[Stored entries]
★ ★ ★

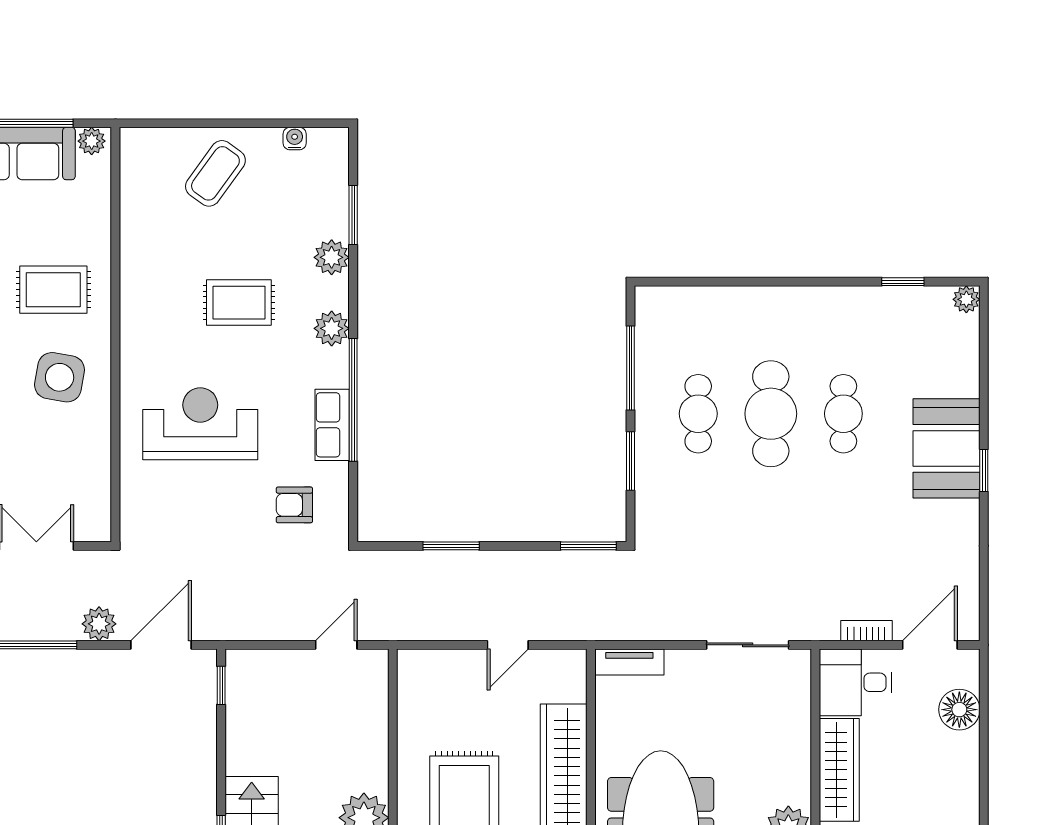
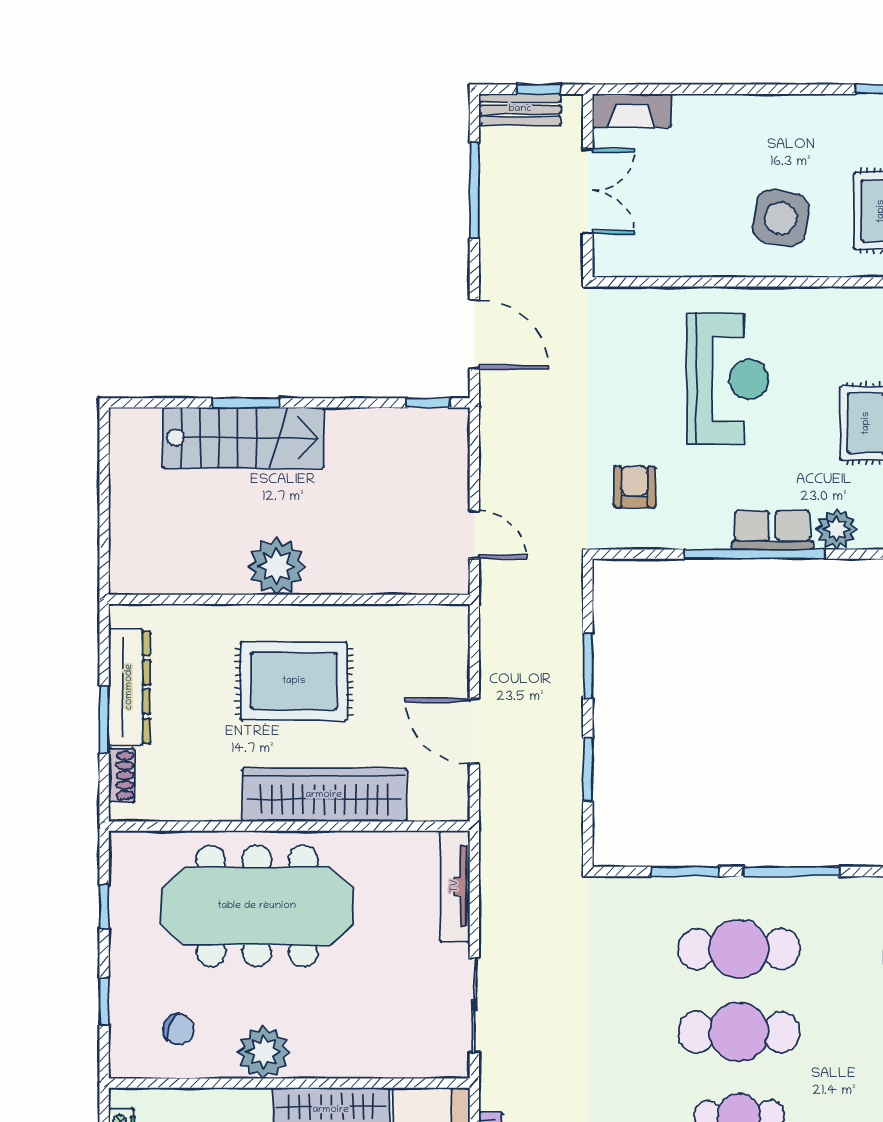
cafe table: (698, 414) -> (739, 949), width x1.37, depth x1.35
row of seats: (332, 425) -> (772, 530), moved
window: (588, 546) -> (588, 769), moved
plant: (99, 624) -> (499, 263), removed
door: (508, 645) -> (474, 731), width x1.38
tv unit: (629, 662) -> (455, 886), width x1.41

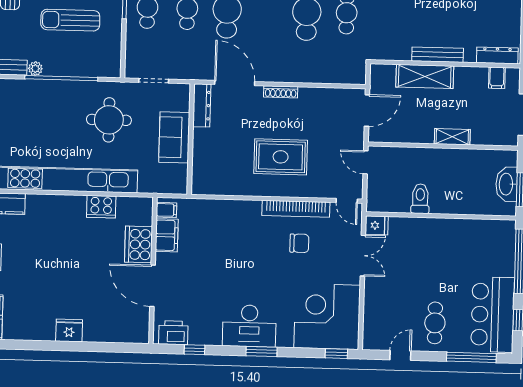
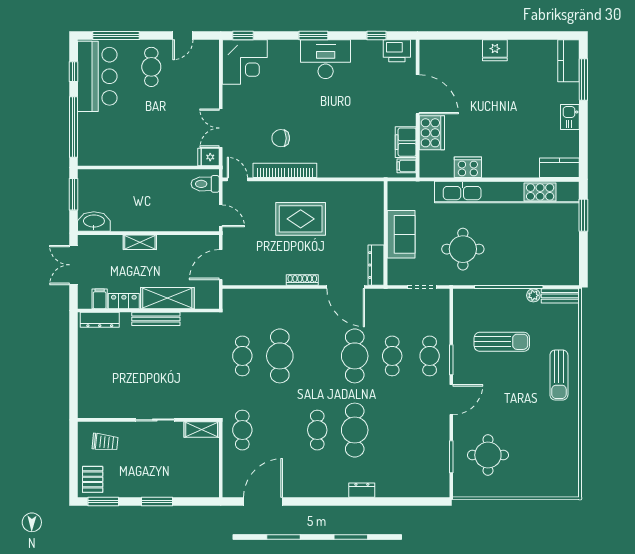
locker: (471, 75) -> (124, 301), added
washbasin: (507, 184) -> (94, 222), moved, turned -90
toilet: (420, 199) -> (205, 184), moved, turned 90
corner desk: (327, 316) -> (245, 62), width x0.74, depth x0.74

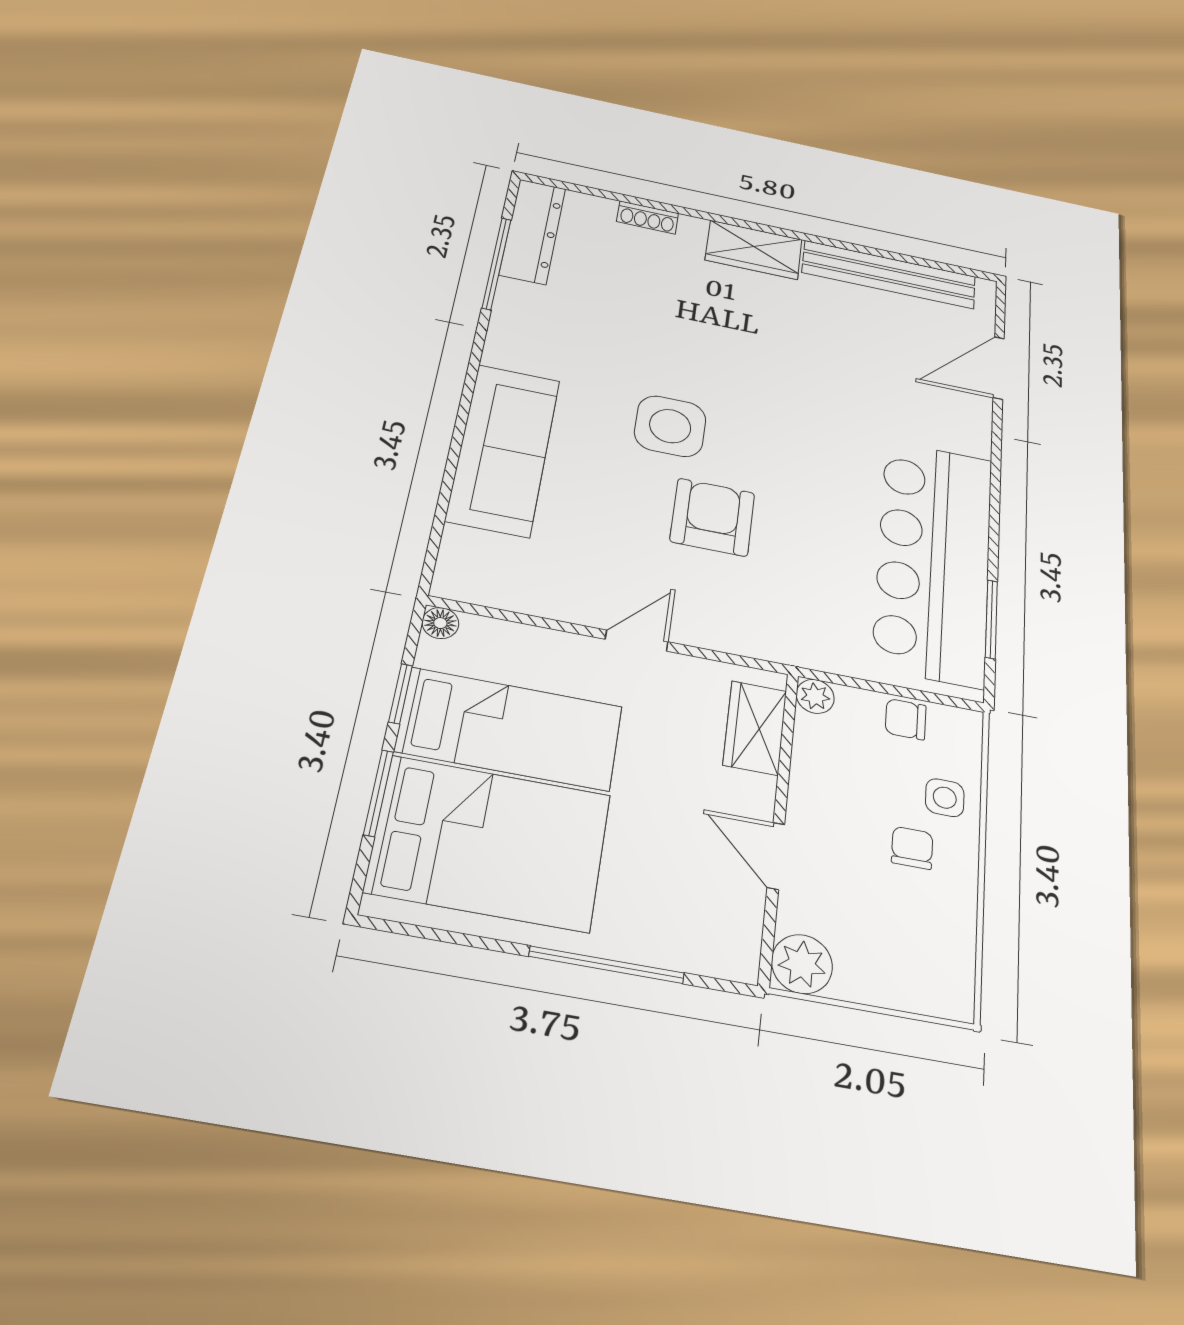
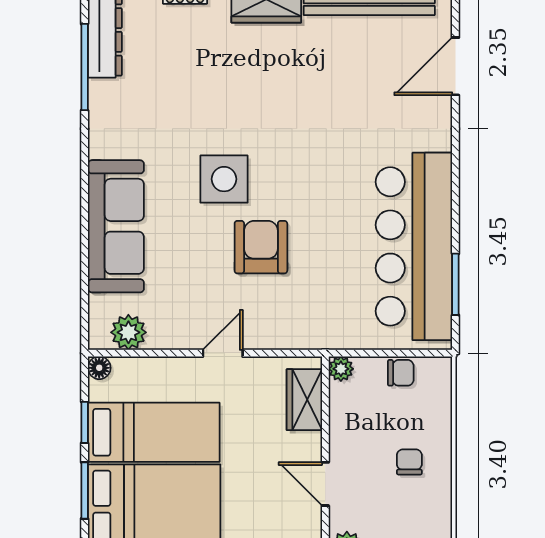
plant: (496, 585) -> (128, 332), added
chair: (906, 719) -> (401, 373), turned 180
side table: (945, 798) -> (429, 423), removed

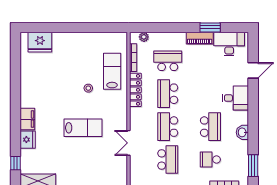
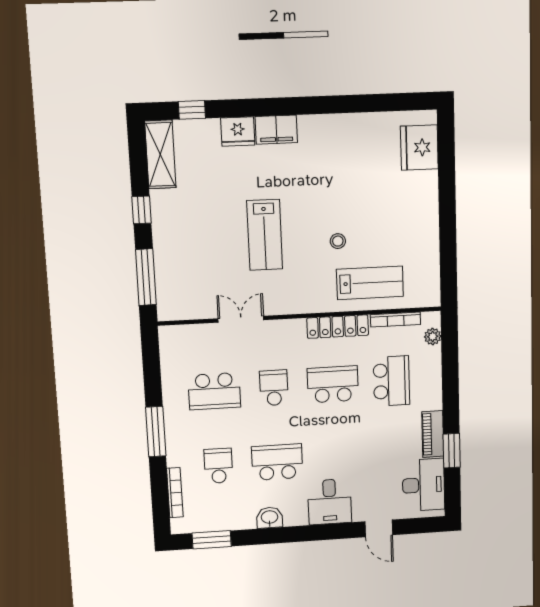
school desk: (168, 127) -> (274, 388), width x0.54
school desk: (210, 127) -> (277, 462), turned 180

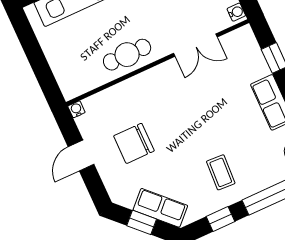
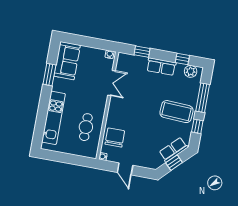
cafe table: (127, 55) -> (86, 127), moved
chair: (134, 143) -> (115, 138), moved, turned 180
coffee table: (221, 172) -> (177, 112), width x1.86, depth x1.72

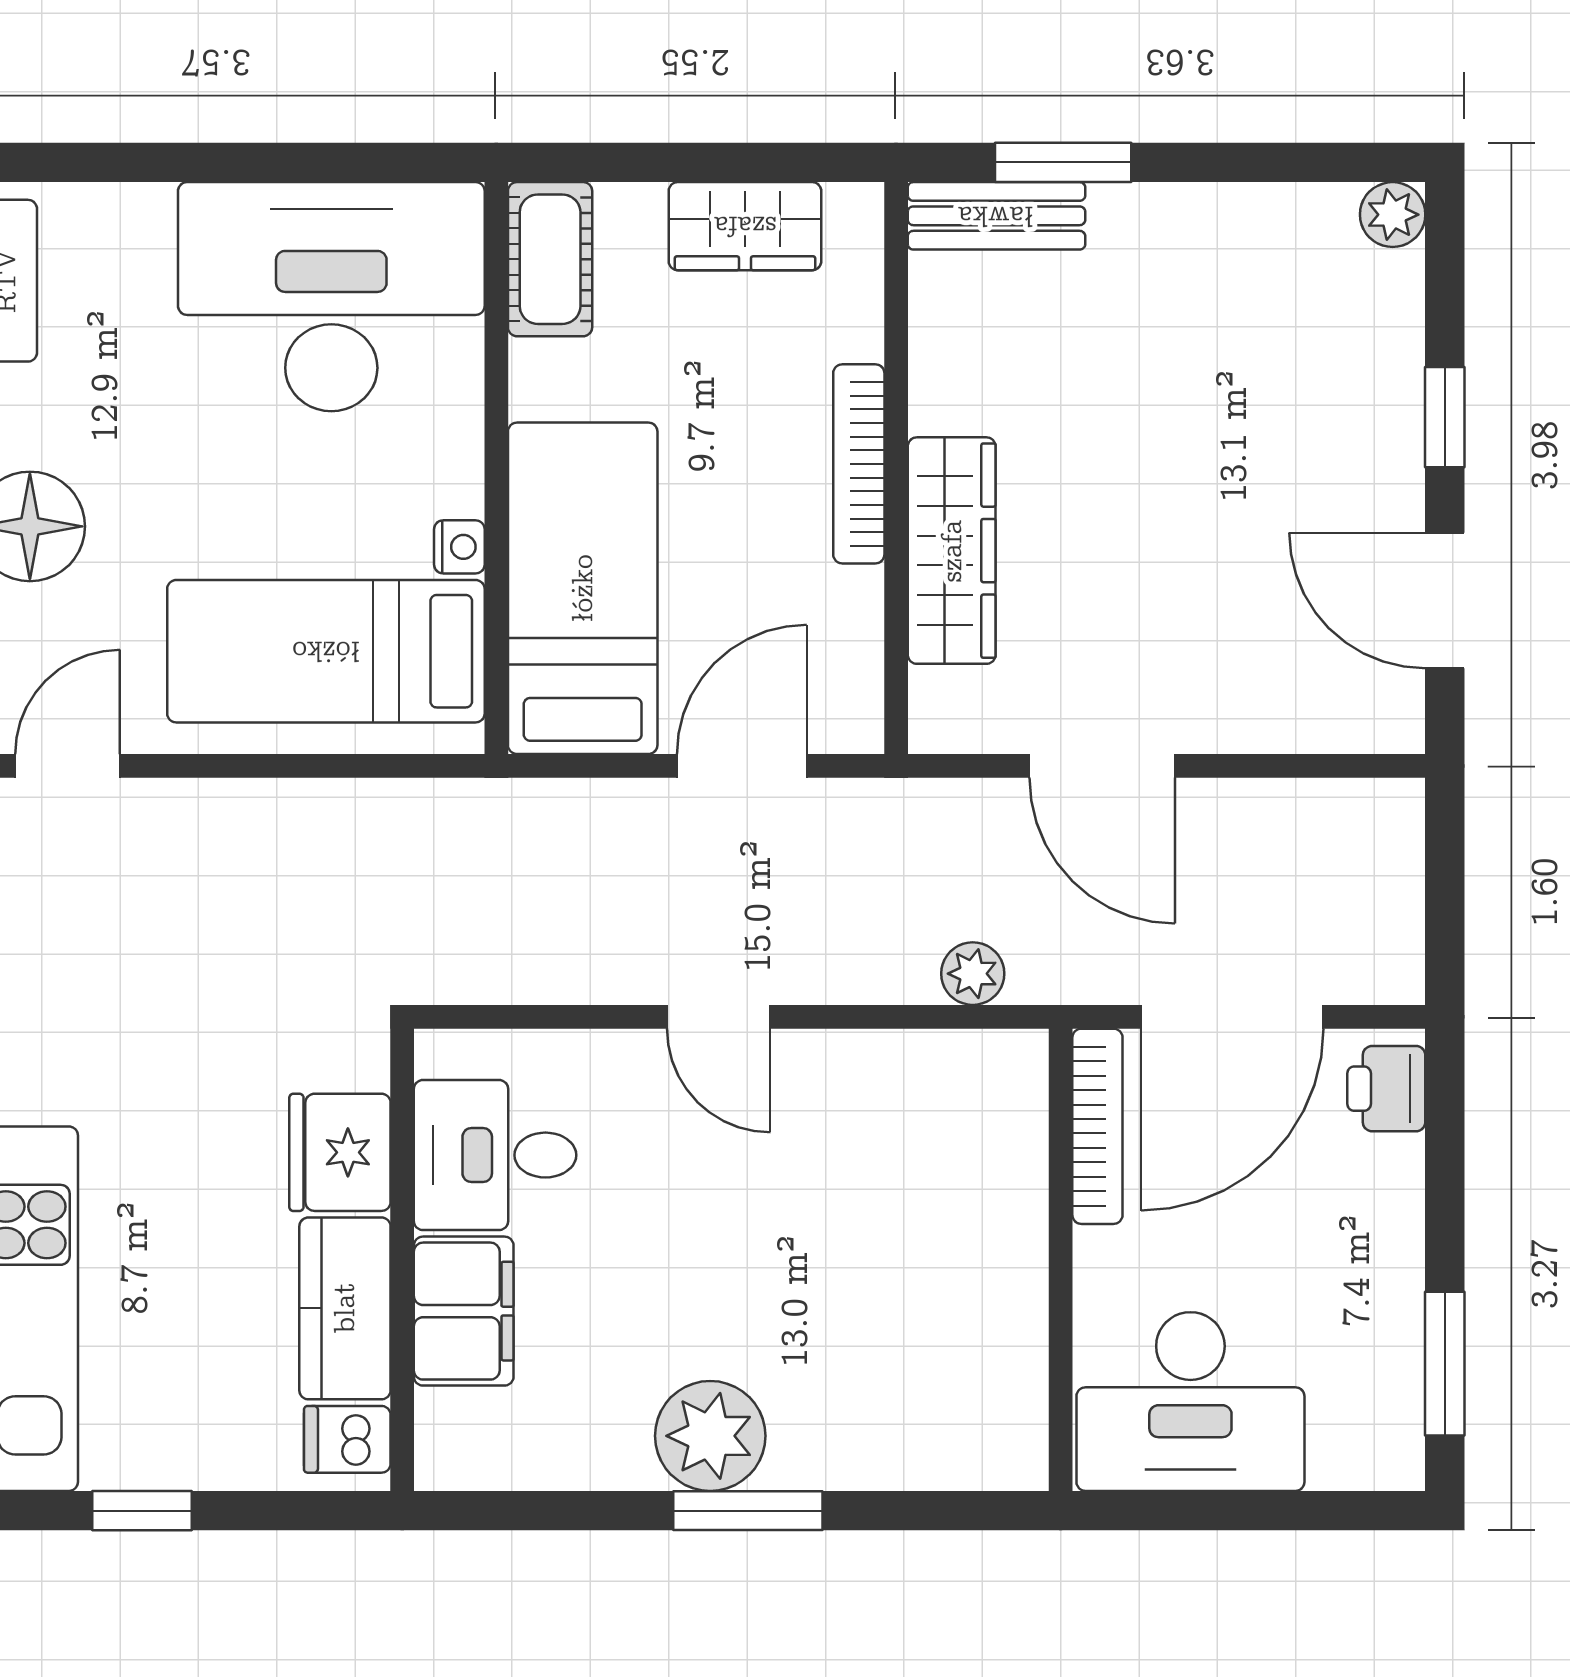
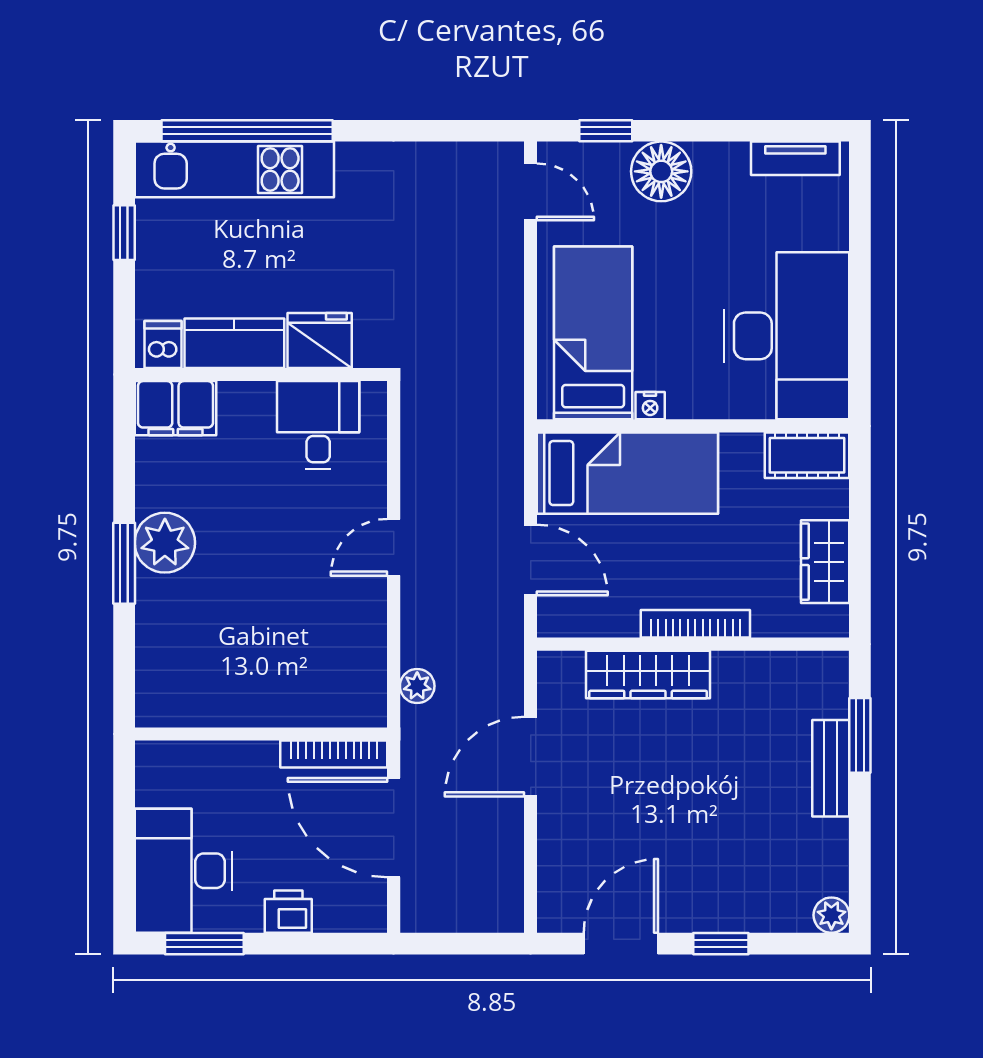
bench: (996, 216) -> (831, 768), moved
printer: (1386, 1089) -> (288, 912), moved
filing cabinet: (464, 1311) -> (175, 408), moved
desk: (1190, 1402) -> (184, 871), moved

★ ★ ★

◆ TASK REQUIREMENTS ◆
Retype each line above exactly and leave out any picture.

◆ WRITTEN ANSWER ◆
cafe table: (698, 414) -> (739, 949), width x1.37, depth x1.35
row of seats: (332, 425) -> (772, 530), moved
window: (588, 546) -> (588, 769), moved
plant: (99, 624) -> (499, 263), removed
door: (508, 645) -> (474, 731), width x1.38
tv unit: (629, 662) -> (455, 886), width x1.41

locker: (471, 75) -> (124, 301), added
washbasin: (507, 184) -> (94, 222), moved, turned -90
toilet: (420, 199) -> (205, 184), moved, turned 90
corner desk: (327, 316) -> (245, 62), width x0.74, depth x0.74

plant: (496, 585) -> (128, 332), added
chair: (906, 719) -> (401, 373), turned 180
side table: (945, 798) -> (429, 423), removed

school desk: (168, 127) -> (274, 388), width x0.54
school desk: (210, 127) -> (277, 462), turned 180

cafe table: (127, 55) -> (86, 127), moved
chair: (134, 143) -> (115, 138), moved, turned 180
coffee table: (221, 172) -> (177, 112), width x1.86, depth x1.72

bench: (996, 216) -> (831, 768), moved
printer: (1386, 1089) -> (288, 912), moved
filing cabinet: (464, 1311) -> (175, 408), moved
desk: (1190, 1402) -> (184, 871), moved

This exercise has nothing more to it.